> _INSTRUCTIONS FOR THE TASK_
Upon reaching the line containing "Analyze this satellite", output that line and all remaining lines exactly, through the end of the entries, and output nothing before it.

*****

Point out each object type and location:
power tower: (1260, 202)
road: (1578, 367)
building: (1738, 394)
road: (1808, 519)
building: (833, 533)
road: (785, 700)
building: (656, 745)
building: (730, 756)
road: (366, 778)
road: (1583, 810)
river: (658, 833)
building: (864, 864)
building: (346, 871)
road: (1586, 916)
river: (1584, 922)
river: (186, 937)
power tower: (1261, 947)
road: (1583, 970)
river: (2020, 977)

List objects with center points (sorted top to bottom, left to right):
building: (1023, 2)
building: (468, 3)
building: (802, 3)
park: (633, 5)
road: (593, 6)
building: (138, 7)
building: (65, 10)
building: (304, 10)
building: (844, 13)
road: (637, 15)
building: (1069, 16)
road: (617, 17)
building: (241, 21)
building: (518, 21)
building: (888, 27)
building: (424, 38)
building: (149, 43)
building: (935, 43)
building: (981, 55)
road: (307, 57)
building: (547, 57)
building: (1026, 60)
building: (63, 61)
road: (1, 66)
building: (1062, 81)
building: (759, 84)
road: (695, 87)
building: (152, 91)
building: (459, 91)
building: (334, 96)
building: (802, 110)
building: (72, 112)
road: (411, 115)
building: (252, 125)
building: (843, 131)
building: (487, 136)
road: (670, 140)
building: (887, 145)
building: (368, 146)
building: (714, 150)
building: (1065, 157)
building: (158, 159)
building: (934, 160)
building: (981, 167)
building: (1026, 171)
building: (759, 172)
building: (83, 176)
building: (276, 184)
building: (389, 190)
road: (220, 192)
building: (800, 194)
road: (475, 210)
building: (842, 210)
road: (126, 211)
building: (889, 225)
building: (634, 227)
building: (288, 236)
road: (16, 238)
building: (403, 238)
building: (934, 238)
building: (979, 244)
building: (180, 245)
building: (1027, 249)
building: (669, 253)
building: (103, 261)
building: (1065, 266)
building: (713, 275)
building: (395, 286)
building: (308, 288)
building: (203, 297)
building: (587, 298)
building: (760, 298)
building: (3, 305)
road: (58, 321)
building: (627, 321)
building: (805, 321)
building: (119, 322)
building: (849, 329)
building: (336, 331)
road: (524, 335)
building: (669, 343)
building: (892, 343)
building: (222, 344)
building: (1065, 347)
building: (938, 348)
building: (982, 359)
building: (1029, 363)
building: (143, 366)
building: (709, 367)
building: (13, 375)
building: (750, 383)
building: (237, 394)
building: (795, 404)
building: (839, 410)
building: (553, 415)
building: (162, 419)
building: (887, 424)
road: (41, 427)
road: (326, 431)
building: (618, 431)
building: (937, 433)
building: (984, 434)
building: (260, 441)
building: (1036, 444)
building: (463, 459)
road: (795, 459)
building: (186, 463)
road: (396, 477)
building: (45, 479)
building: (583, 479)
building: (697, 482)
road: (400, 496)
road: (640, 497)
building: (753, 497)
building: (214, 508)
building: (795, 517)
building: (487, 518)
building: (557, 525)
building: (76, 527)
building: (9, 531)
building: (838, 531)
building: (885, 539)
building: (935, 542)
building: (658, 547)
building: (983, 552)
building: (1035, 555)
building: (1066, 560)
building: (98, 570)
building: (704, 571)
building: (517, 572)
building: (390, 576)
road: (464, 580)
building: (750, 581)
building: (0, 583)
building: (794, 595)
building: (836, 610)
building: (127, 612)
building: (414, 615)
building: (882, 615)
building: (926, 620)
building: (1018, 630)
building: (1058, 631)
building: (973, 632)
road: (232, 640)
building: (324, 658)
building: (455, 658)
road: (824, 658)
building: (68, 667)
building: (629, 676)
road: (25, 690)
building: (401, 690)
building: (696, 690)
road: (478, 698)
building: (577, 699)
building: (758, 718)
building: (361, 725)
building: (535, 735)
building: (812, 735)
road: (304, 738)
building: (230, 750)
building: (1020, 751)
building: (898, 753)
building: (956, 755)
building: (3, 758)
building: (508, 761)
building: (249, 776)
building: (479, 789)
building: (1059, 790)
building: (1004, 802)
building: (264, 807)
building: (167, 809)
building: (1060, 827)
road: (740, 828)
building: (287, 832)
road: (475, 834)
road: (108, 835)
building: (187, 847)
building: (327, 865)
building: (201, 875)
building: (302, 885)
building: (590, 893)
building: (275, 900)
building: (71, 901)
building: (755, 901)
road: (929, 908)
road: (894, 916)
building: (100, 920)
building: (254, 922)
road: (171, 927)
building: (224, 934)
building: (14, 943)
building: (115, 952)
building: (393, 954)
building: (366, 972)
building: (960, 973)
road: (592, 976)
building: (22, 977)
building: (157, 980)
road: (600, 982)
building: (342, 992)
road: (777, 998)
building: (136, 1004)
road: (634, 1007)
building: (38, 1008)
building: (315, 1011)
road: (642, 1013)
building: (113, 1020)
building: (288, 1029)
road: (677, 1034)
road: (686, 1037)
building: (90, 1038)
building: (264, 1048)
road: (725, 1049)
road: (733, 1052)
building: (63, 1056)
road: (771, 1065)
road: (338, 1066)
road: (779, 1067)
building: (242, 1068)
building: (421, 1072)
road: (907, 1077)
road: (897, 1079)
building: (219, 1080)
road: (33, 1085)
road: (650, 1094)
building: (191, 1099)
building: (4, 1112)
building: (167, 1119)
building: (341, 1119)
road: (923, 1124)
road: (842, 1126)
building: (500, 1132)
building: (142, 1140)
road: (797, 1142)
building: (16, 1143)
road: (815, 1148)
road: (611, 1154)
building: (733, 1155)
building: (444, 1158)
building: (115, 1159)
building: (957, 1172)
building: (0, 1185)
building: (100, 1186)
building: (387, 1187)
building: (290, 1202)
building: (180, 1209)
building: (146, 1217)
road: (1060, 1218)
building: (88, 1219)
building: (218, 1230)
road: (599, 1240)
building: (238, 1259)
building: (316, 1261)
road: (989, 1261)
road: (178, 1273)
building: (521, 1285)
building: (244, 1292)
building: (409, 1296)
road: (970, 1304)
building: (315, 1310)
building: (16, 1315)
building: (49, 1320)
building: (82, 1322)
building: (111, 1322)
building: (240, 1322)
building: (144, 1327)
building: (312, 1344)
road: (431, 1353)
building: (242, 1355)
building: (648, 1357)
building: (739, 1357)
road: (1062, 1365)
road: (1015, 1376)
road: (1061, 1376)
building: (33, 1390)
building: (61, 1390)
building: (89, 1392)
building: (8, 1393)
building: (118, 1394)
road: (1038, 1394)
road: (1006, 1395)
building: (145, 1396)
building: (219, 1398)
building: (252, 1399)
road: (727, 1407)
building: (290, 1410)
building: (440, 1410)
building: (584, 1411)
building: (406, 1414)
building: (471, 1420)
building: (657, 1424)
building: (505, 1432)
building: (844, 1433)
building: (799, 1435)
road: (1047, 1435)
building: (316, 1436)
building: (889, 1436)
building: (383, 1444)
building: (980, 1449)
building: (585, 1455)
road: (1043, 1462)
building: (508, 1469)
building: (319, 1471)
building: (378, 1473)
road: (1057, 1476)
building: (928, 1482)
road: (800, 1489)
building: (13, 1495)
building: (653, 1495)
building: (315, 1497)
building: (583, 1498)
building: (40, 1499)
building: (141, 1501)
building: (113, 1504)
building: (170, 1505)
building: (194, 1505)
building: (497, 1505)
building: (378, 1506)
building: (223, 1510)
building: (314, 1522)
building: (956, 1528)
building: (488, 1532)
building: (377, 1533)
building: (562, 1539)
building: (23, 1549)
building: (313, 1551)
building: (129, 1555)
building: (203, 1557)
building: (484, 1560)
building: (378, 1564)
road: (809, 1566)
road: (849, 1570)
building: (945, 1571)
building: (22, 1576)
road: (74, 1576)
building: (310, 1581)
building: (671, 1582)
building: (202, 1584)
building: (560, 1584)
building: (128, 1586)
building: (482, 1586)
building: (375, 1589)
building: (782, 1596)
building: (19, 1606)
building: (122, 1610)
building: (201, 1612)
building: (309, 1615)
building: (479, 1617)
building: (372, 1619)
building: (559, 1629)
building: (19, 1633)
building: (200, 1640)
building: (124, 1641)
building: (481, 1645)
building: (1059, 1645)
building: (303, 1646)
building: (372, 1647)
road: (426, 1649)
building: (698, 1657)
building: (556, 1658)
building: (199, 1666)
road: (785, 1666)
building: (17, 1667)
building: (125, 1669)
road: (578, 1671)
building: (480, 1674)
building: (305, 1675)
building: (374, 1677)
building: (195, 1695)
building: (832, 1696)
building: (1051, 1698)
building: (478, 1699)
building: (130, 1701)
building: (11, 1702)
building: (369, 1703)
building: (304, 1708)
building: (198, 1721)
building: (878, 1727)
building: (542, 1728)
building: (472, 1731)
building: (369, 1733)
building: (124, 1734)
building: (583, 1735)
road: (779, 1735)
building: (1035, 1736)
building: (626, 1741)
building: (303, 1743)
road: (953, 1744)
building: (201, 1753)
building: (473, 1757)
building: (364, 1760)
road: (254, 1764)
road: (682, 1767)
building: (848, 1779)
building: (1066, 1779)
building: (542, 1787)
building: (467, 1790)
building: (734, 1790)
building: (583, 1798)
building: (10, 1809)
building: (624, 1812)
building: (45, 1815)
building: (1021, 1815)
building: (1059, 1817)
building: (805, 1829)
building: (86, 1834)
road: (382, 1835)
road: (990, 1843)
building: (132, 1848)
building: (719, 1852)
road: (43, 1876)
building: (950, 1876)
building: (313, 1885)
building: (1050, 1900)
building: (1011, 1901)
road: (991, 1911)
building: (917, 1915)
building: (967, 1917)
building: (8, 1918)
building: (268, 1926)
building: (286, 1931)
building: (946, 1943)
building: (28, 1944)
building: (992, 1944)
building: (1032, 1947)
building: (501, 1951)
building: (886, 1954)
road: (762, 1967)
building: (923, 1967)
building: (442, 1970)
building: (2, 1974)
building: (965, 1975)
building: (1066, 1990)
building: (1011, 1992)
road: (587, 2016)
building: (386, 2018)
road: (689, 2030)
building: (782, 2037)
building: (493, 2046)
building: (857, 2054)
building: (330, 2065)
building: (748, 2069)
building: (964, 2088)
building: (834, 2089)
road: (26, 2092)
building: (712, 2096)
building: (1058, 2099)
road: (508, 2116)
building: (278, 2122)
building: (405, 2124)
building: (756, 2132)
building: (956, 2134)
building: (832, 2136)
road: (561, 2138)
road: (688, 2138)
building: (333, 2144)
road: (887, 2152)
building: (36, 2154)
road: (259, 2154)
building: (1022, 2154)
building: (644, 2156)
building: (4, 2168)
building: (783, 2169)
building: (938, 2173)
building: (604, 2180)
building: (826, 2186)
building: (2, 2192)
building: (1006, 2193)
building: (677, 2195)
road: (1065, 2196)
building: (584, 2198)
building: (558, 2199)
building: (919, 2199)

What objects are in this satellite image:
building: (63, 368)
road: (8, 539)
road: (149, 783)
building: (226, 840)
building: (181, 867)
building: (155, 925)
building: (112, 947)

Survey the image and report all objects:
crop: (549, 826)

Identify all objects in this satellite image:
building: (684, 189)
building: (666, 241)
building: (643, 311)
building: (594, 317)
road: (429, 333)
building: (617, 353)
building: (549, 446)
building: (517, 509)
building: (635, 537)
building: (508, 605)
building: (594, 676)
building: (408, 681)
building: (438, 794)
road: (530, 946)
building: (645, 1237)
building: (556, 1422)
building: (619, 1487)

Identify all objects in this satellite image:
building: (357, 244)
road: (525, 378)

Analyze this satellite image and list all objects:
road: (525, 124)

*****

> _EXERCISE OUTPUT_
Analyze this satellite image and list all objects:
road: (525, 124)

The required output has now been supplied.